(Image-based object counting data)

----------------

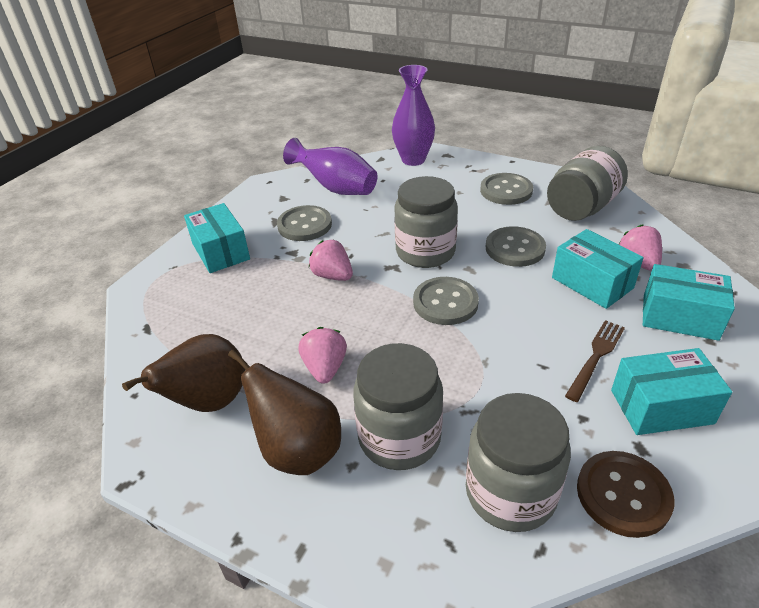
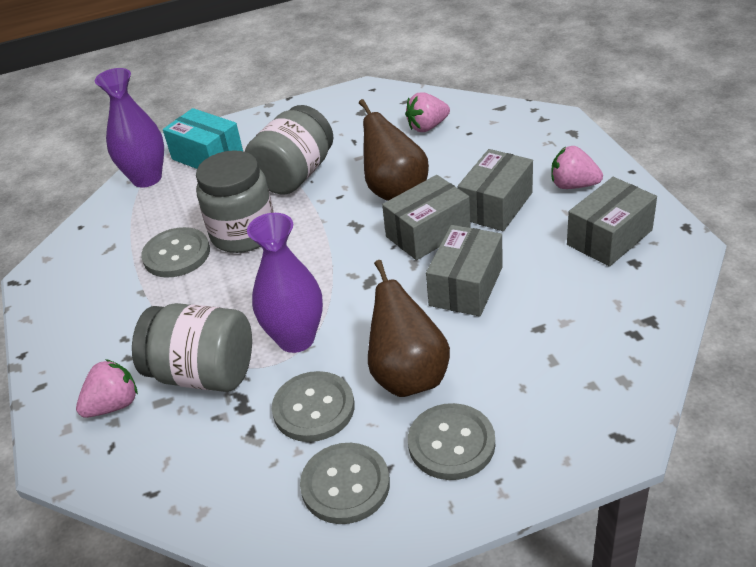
brown button: 1 -> 0
brown fork: 1 -> 0
grey box: 0 -> 4
grey jar: 4 -> 3
turquoise box: 4 -> 1

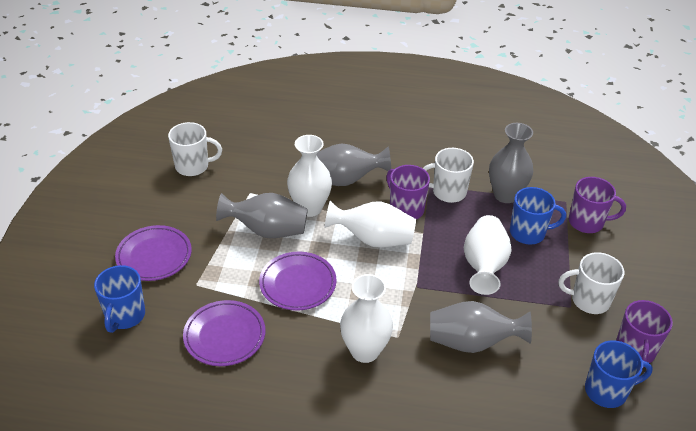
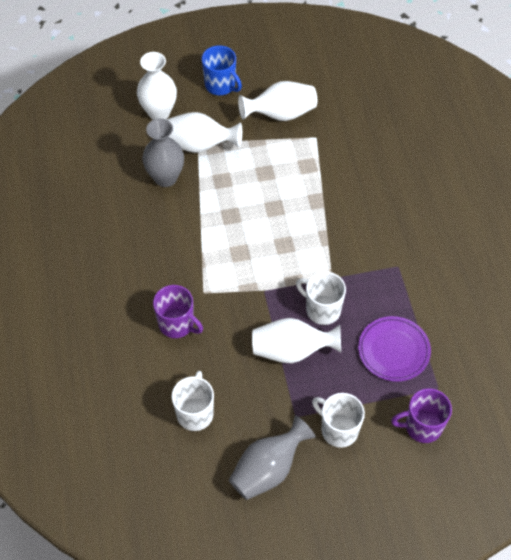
blue mug: 3 -> 1
grey vase: 4 -> 2
purple mug: 3 -> 2
purple plate: 3 -> 1

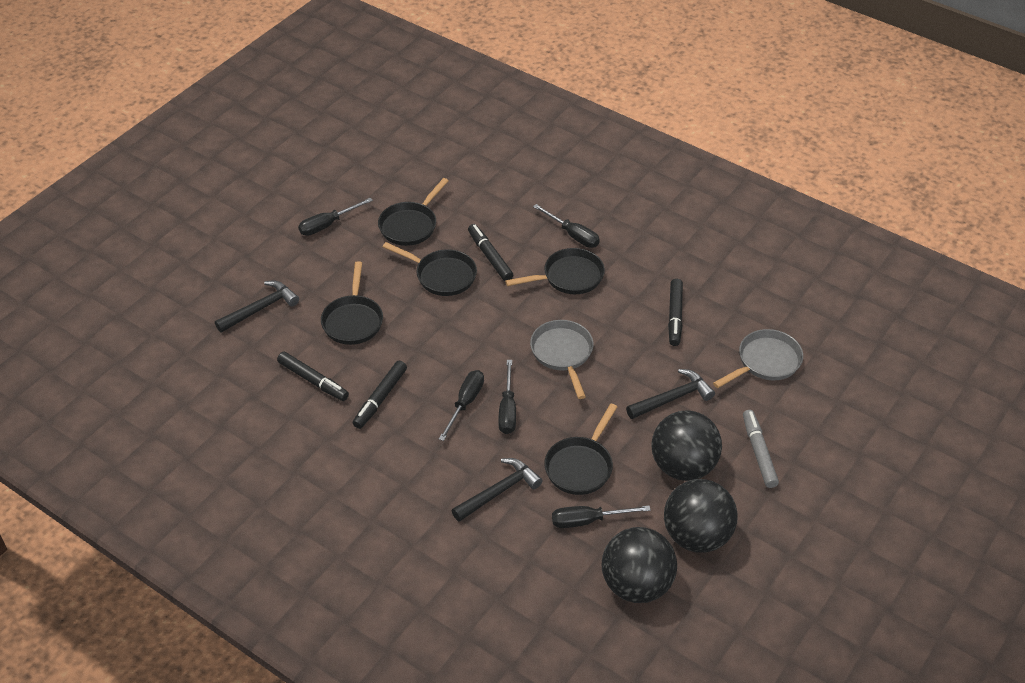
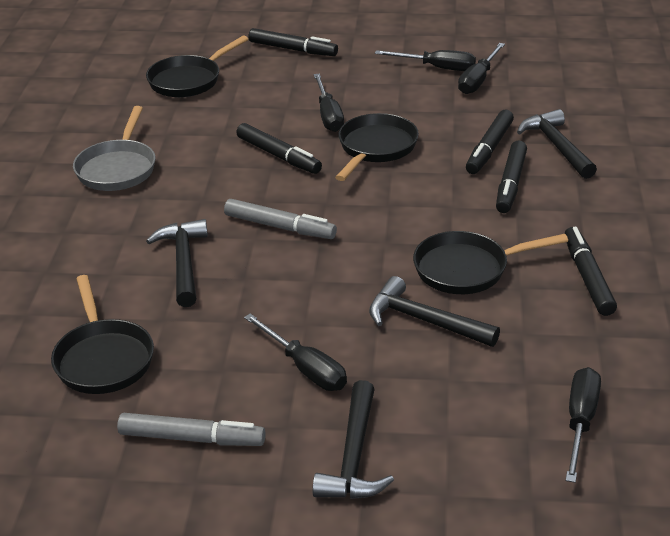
black ball: 3 -> 0
black hammer: 3 -> 4
black marker: 4 -> 5
black pan: 5 -> 4
grey marker: 1 -> 2
grey pan: 2 -> 1

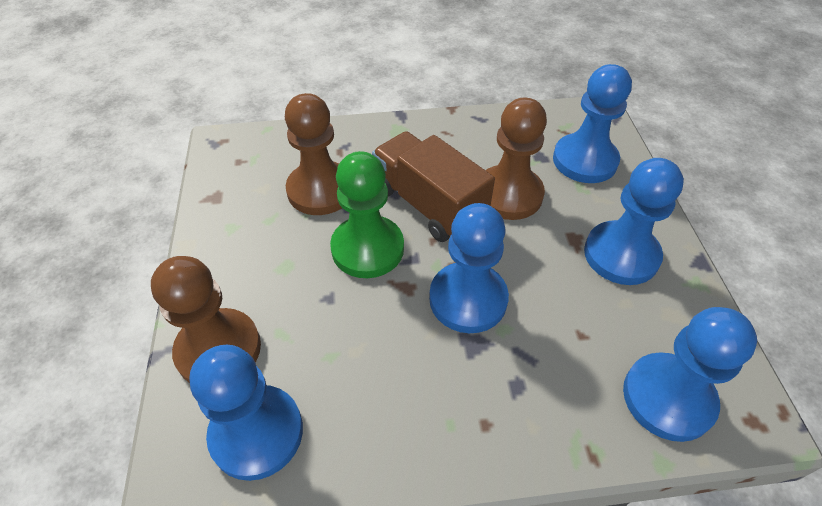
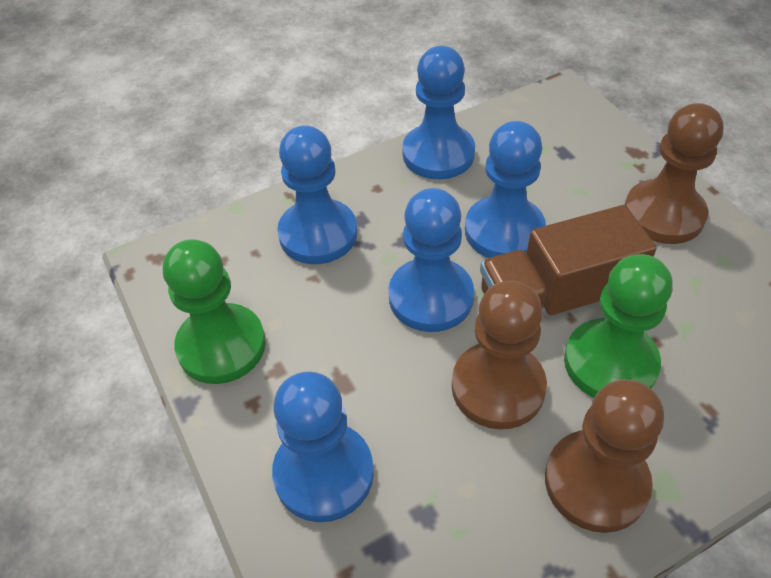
green pawn: 1 -> 2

----------------

• **About this exercise**: Reproduce every line in the records above that contains the word "grey".

• **Response to the exercise**:
grey box: 0 -> 4
grey jar: 4 -> 3
grey vase: 4 -> 2
grey marker: 1 -> 2
grey pan: 2 -> 1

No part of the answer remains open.